- _Work to be completed_: Take the lines below beginning at the line that has "[rouge] (2nd from left) middle left" and stopping after the line that has "[turquoise] (2nd from left) top centre", and print them exactly as they are, with no other lines.

- _Spatial object tracking data_:
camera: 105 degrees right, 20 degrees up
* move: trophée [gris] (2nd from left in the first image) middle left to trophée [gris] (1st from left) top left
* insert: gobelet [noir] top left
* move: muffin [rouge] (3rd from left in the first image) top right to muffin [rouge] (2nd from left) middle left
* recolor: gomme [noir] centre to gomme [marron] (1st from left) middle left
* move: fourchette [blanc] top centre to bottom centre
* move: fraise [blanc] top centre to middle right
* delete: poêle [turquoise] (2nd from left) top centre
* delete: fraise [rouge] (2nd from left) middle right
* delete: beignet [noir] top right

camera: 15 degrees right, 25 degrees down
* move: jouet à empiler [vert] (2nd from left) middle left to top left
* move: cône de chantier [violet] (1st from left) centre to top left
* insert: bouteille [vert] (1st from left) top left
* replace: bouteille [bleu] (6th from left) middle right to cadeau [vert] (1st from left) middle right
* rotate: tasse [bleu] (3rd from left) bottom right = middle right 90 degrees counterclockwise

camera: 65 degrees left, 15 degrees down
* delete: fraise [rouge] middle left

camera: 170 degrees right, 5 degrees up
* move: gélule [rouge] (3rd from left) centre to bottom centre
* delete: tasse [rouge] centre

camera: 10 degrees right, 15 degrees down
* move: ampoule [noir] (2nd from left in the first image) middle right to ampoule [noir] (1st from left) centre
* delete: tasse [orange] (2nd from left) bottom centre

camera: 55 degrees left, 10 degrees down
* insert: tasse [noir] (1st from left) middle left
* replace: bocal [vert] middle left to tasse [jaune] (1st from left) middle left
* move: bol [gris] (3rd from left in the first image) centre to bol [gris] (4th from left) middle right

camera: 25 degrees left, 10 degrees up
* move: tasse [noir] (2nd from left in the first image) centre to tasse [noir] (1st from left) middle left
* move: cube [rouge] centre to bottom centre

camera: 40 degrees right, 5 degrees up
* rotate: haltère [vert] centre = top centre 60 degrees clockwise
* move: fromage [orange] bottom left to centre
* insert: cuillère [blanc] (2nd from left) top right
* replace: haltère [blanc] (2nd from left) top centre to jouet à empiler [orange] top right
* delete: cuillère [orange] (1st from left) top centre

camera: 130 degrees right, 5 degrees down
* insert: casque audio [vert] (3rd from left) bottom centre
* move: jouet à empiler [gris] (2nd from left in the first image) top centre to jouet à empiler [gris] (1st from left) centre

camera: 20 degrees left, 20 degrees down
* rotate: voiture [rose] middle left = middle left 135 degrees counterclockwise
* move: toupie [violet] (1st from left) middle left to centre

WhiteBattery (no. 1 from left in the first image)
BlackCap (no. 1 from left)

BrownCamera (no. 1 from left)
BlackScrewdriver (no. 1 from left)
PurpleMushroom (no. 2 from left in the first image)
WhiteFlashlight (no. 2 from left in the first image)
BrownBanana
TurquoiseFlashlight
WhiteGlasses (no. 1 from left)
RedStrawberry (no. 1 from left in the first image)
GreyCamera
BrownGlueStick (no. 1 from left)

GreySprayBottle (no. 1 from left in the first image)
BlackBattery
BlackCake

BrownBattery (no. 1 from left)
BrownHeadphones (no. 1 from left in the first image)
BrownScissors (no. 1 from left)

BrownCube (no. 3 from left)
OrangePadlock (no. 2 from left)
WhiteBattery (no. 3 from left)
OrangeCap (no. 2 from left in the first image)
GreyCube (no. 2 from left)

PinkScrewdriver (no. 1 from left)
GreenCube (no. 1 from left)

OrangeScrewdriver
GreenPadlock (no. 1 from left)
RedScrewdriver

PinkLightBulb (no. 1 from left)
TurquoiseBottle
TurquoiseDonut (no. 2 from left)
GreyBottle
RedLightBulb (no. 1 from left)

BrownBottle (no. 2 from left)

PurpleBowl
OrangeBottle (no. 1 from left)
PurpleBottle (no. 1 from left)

- _The completed task_:
* move: muffin [rouge] (3rd from left in the first image) top right to muffin [rouge] (2nd from left) middle left
* recolor: gomme [noir] centre to gomme [marron] (1st from left) middle left
* move: fourchette [blanc] top centre to bottom centre
* move: fraise [blanc] top centre to middle right
* delete: poêle [turquoise] (2nd from left) top centre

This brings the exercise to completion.